## [Dataset records]
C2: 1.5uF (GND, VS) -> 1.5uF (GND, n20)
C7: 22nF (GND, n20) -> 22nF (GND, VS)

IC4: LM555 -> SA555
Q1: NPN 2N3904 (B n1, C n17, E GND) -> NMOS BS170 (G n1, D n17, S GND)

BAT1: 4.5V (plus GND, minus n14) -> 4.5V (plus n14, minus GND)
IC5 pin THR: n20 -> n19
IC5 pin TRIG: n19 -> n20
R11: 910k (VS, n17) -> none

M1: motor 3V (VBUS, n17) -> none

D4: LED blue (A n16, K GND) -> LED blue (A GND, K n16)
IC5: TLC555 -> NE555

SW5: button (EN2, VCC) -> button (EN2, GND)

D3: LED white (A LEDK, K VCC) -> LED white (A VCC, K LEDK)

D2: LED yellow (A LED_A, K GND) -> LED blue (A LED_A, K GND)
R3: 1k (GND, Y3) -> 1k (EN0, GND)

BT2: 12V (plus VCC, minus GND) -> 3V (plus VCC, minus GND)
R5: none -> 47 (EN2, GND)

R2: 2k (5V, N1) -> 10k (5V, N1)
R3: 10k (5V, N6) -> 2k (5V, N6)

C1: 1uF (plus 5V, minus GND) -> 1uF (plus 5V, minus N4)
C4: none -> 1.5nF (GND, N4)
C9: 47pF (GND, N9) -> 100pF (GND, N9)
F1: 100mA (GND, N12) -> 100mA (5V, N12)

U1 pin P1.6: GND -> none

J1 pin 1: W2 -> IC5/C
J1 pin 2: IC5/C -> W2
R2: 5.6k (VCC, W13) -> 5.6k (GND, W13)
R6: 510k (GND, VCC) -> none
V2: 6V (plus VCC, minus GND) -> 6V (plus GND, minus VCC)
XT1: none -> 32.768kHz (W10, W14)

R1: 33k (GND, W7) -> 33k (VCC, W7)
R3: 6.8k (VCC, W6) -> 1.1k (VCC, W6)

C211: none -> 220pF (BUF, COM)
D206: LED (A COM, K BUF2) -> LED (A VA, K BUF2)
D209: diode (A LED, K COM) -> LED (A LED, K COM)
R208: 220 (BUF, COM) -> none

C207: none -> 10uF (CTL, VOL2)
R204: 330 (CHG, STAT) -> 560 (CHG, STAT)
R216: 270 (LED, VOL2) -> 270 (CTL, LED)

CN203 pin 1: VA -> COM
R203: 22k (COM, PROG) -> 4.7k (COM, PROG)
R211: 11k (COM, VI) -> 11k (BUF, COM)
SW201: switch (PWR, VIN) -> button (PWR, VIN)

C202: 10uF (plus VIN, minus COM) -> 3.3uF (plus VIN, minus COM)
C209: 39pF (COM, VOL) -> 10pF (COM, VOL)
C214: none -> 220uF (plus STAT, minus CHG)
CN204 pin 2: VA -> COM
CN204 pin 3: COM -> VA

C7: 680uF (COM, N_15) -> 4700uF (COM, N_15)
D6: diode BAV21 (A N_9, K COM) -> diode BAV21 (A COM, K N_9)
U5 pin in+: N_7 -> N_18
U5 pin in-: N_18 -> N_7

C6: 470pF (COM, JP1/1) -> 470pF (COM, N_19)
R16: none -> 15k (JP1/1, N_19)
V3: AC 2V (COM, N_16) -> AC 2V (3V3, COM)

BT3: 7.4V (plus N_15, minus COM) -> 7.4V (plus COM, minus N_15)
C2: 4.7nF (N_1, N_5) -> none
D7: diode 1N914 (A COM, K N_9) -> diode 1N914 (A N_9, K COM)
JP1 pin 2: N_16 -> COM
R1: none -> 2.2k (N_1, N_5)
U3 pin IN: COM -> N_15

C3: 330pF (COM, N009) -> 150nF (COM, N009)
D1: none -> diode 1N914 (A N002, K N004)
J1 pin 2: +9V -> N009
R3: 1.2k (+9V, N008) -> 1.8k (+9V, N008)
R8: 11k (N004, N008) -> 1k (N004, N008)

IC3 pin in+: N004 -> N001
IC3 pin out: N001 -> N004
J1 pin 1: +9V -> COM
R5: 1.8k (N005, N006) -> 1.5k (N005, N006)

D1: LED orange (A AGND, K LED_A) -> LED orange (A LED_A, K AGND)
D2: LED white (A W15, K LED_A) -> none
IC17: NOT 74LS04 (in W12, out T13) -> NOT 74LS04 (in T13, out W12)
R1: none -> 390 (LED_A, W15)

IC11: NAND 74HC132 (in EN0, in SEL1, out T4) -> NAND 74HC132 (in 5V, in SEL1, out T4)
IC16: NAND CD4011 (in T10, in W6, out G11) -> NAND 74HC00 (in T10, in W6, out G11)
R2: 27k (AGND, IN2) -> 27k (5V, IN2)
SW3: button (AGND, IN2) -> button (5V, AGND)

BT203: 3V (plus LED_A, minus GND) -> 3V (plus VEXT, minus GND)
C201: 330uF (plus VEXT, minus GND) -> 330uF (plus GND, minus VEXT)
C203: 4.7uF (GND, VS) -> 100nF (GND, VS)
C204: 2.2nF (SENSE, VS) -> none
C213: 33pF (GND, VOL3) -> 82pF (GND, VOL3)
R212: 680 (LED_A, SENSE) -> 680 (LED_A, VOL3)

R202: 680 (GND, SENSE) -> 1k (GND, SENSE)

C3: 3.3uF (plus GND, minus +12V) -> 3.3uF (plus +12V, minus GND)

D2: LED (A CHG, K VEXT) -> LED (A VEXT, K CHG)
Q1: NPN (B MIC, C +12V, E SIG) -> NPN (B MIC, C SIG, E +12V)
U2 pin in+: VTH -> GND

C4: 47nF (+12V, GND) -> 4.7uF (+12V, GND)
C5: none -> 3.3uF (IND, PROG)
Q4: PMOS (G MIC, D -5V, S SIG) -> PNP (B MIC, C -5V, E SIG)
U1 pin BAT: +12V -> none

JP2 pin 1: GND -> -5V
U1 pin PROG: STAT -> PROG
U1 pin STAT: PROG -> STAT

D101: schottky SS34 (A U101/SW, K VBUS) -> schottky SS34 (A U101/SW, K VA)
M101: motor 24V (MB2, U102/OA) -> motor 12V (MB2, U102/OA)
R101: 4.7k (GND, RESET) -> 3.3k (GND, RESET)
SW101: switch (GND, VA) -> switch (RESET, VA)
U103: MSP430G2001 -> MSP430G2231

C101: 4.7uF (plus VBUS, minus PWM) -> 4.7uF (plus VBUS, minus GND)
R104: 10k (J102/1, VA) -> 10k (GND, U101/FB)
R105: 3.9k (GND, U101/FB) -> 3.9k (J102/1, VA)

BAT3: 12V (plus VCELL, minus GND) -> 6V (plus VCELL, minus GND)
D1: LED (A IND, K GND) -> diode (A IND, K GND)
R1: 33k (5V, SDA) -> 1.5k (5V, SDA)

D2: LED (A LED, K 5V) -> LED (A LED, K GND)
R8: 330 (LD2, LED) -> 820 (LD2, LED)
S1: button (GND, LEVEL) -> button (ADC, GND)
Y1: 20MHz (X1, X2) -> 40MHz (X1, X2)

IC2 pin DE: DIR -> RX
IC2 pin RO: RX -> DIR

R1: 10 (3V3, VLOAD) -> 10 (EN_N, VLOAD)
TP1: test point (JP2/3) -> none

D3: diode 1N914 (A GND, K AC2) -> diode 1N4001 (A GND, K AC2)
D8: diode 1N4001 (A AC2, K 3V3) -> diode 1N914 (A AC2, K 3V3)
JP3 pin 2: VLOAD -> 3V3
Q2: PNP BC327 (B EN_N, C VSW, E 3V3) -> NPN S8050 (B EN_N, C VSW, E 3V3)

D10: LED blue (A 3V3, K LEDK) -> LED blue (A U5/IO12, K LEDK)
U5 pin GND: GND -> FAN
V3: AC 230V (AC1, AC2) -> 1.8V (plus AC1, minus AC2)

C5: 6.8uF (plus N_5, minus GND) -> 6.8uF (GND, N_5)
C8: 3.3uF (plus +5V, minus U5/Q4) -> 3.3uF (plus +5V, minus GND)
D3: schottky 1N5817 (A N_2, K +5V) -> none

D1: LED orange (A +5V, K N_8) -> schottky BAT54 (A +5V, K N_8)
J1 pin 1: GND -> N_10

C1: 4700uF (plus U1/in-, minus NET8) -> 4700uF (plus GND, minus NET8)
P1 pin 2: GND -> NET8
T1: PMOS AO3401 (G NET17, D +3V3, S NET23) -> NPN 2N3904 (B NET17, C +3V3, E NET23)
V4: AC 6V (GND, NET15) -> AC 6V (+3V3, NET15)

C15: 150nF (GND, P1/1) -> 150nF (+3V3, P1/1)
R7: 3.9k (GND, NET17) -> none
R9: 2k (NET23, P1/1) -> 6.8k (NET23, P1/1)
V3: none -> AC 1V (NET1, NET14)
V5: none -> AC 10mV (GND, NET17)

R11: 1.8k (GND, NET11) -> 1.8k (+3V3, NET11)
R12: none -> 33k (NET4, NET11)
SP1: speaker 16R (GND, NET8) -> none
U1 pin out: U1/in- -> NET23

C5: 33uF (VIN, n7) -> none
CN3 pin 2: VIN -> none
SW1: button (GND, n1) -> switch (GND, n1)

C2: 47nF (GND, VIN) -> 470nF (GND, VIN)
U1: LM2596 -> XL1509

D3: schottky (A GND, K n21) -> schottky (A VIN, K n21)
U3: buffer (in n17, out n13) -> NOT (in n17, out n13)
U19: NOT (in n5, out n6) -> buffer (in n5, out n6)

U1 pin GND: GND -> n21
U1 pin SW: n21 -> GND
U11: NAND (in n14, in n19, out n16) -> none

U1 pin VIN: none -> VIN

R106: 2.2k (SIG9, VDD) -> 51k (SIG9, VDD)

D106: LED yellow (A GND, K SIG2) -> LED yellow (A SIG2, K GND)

## [Work instruction]
The line above containing "D2: LED white (A W15, K LED_A) -> none", the line containing "IC11: NAND 74HC132", and every line between them are to be transcribed exactly; no other line is wanted.

## [Output of the task]
D2: LED white (A W15, K LED_A) -> none
IC17: NOT 74LS04 (in W12, out T13) -> NOT 74LS04 (in T13, out W12)
R1: none -> 390 (LED_A, W15)

IC11: NAND 74HC132 (in EN0, in SEL1, out T4) -> NAND 74HC132 (in 5V, in SEL1, out T4)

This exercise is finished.